YOUR OBJECTIVE — Find every line of the records that contains the word "instrumentName" and copy each such line. Case counts.

DATASET ROWS —
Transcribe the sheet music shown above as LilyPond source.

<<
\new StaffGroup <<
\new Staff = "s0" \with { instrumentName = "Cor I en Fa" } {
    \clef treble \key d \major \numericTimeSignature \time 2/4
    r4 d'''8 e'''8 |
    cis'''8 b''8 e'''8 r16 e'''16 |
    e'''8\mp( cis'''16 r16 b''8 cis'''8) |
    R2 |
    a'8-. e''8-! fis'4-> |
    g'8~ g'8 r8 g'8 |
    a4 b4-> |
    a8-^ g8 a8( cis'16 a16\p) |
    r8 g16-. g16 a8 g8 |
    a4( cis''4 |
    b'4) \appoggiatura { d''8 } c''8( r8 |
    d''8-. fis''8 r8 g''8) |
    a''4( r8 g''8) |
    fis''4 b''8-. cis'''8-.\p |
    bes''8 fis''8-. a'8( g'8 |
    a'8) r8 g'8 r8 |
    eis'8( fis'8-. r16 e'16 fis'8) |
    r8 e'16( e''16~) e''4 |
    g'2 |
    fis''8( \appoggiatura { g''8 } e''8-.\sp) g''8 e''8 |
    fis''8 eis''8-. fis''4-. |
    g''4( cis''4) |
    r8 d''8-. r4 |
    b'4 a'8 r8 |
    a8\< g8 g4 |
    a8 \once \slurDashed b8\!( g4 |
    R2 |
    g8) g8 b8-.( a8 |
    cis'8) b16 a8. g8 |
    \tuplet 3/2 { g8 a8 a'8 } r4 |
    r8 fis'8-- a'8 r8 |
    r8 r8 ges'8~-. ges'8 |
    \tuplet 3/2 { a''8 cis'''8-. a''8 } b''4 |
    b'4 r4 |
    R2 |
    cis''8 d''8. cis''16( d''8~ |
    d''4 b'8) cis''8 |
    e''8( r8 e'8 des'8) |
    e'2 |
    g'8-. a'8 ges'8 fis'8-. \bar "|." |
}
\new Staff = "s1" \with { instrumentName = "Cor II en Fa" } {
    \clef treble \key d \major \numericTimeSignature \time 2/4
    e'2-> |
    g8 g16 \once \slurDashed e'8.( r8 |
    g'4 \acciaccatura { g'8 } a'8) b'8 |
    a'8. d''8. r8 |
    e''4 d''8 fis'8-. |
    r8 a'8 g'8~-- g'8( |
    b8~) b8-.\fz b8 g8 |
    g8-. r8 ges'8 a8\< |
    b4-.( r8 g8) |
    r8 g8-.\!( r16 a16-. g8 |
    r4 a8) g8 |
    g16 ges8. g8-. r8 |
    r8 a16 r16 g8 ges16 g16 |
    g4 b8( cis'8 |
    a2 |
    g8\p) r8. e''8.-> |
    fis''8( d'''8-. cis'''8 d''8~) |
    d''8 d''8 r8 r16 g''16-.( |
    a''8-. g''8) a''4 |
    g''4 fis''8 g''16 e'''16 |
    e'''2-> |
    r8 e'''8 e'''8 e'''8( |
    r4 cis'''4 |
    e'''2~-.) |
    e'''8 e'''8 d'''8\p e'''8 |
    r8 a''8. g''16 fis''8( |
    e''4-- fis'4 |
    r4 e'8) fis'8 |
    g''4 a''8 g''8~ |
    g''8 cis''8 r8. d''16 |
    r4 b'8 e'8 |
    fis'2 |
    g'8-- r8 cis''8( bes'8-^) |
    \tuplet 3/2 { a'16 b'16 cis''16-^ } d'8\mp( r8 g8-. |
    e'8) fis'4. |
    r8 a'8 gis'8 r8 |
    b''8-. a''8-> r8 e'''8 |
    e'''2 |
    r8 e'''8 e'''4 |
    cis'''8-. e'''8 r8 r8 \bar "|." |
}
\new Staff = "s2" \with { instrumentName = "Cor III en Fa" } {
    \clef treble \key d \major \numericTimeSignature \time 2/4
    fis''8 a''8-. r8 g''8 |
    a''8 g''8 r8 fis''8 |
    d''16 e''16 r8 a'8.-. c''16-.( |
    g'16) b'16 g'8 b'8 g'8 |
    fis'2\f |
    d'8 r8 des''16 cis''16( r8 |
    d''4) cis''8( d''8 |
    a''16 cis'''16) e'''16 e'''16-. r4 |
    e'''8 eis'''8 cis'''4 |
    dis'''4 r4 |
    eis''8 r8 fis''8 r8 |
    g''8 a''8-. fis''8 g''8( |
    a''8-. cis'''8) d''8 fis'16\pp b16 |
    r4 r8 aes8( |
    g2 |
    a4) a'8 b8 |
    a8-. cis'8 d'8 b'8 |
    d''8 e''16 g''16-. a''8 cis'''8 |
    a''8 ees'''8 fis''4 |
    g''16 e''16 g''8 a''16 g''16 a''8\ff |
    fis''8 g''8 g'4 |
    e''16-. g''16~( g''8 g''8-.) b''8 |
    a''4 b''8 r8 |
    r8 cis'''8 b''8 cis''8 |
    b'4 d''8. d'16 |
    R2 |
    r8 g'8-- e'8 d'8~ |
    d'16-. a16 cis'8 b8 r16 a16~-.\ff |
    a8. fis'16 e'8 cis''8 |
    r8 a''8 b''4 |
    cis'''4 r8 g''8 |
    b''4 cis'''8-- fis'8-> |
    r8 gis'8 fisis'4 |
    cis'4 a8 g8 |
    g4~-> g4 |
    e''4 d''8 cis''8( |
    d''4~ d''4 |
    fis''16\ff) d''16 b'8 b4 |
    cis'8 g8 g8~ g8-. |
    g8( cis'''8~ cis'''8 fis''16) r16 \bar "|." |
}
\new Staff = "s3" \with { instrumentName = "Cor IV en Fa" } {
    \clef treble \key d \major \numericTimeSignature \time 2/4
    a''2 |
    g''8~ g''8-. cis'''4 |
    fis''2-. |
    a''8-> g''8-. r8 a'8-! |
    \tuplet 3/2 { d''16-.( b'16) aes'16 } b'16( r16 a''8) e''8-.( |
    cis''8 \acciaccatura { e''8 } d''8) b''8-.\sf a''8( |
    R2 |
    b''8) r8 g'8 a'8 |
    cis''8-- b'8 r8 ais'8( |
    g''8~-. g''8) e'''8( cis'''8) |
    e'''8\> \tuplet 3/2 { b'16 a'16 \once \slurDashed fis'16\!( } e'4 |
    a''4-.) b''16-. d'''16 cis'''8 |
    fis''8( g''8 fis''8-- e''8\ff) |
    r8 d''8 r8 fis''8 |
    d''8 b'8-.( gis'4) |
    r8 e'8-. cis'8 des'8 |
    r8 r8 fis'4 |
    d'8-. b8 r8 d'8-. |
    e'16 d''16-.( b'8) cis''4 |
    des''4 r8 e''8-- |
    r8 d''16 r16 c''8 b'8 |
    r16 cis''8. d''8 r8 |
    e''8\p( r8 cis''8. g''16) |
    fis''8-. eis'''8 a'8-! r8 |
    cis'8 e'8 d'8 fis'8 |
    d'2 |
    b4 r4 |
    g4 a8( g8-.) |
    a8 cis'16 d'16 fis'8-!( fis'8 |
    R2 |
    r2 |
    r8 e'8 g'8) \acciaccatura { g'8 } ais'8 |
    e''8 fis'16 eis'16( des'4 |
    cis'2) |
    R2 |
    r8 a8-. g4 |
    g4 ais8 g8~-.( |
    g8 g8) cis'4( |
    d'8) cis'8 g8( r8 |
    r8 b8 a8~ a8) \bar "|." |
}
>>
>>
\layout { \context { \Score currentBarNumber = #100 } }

FULL OUTPUT —
\new Staff = "s0" \with { instrumentName = "Cor I en Fa" } {
\new Staff = "s1" \with { instrumentName = "Cor II en Fa" } {
\new Staff = "s2" \with { instrumentName = "Cor III en Fa" } {
\new Staff = "s3" \with { instrumentName = "Cor IV en Fa" } {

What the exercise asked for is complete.